● DATA FOR ANALYSIS:
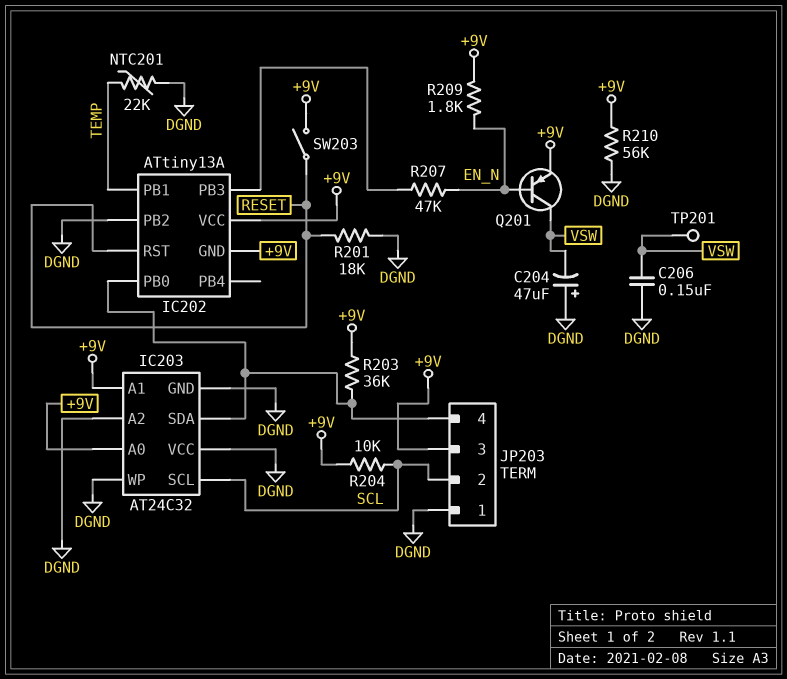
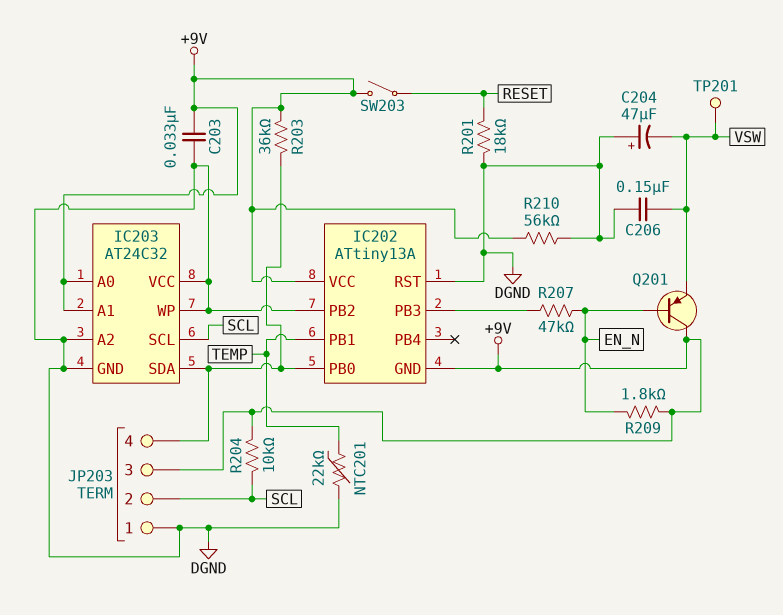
C203: none -> 33nF (+9V, DGND)
IC202 pin RST: RESET -> DGND
Q201: PNP (B EN_N, C VSW, E +9V) -> PNP (B EN_N, C +9V, E VSW)

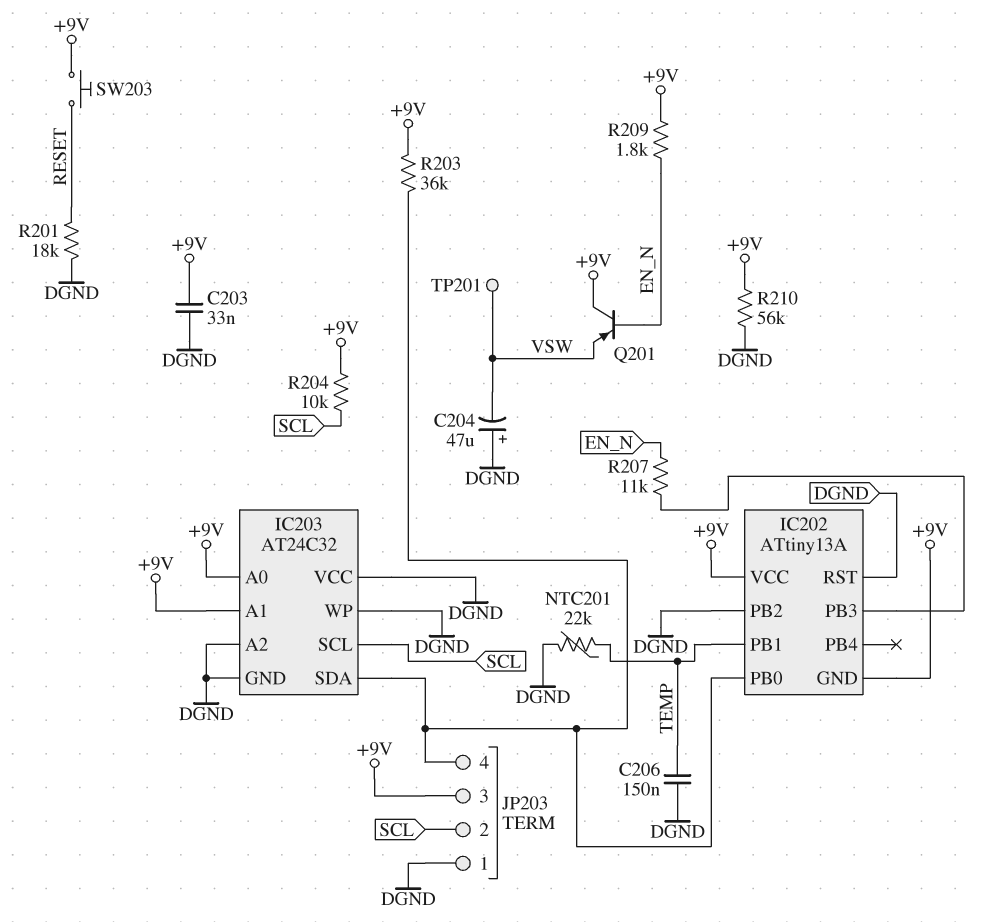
C206: 150nF (DGND, VSW) -> 150nF (DGND, TEMP)
R207: 47k (EN_N, IC202/PB3) -> 11k (EN_N, IC202/PB3)
SW203: switch (+9V, RESET) -> button (+9V, RESET)

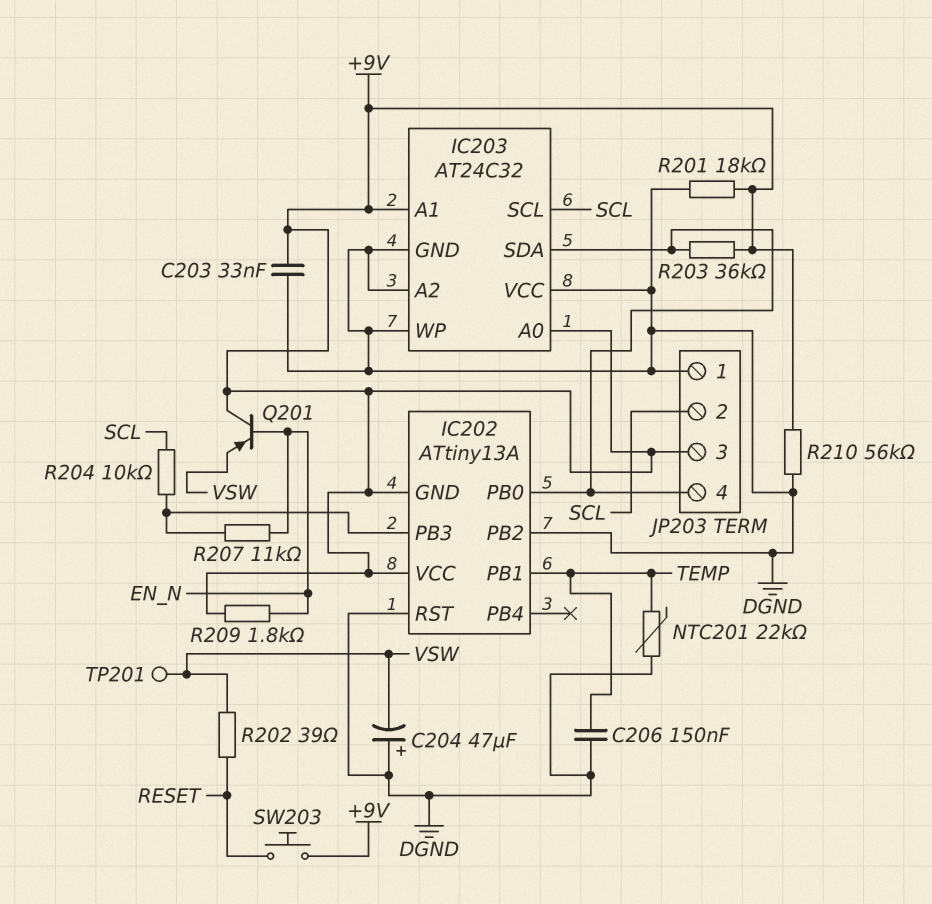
R201: 18k (DGND, RESET) -> 18k (+9V, DGND)
R202: none -> 39 (RESET, VSW)
R204: 10k (+9V, SCL) -> 10k (IC202/PB3, SCL)

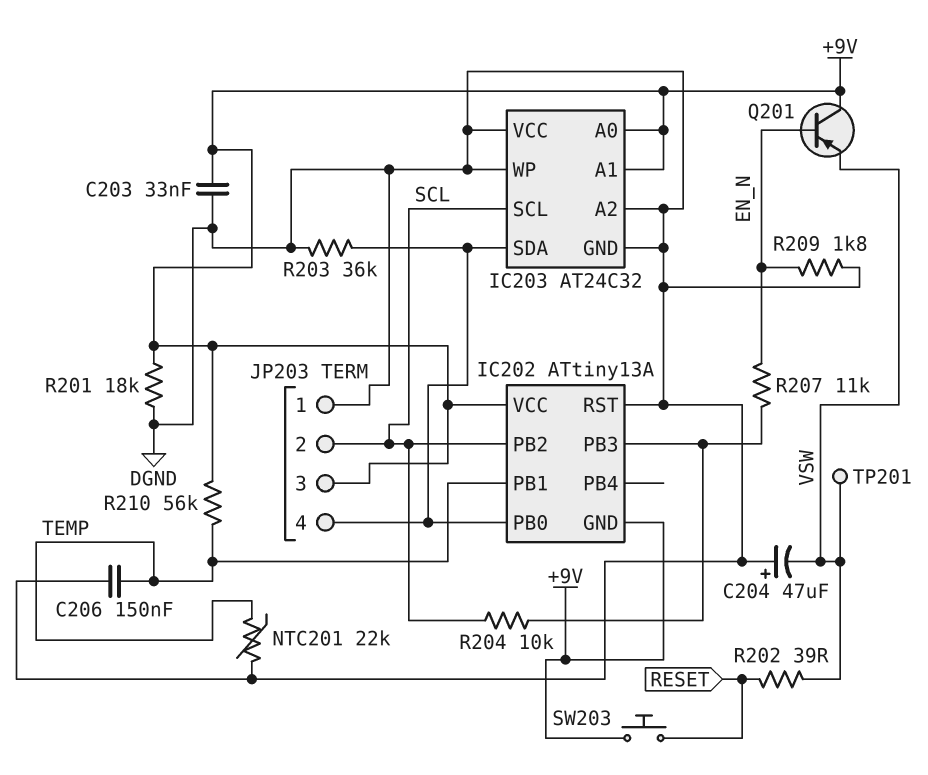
IC202 pin PB2: DGND -> SCL
R203: 36k (+9V, IC202/PB0) -> 36k (DGND, IC202/PB0)
R209: 1.8k (+9V, EN_N) -> 1.8k (DGND, EN_N)
R210: 56k (+9V, DGND) -> 56k (+9V, TEMP)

● ACTIVITY: For an answer, give a copy of every line in the listing that holds the word "none".

● ANSWER SECTION:
C203: none -> 33nF (+9V, DGND)
R202: none -> 39 (RESET, VSW)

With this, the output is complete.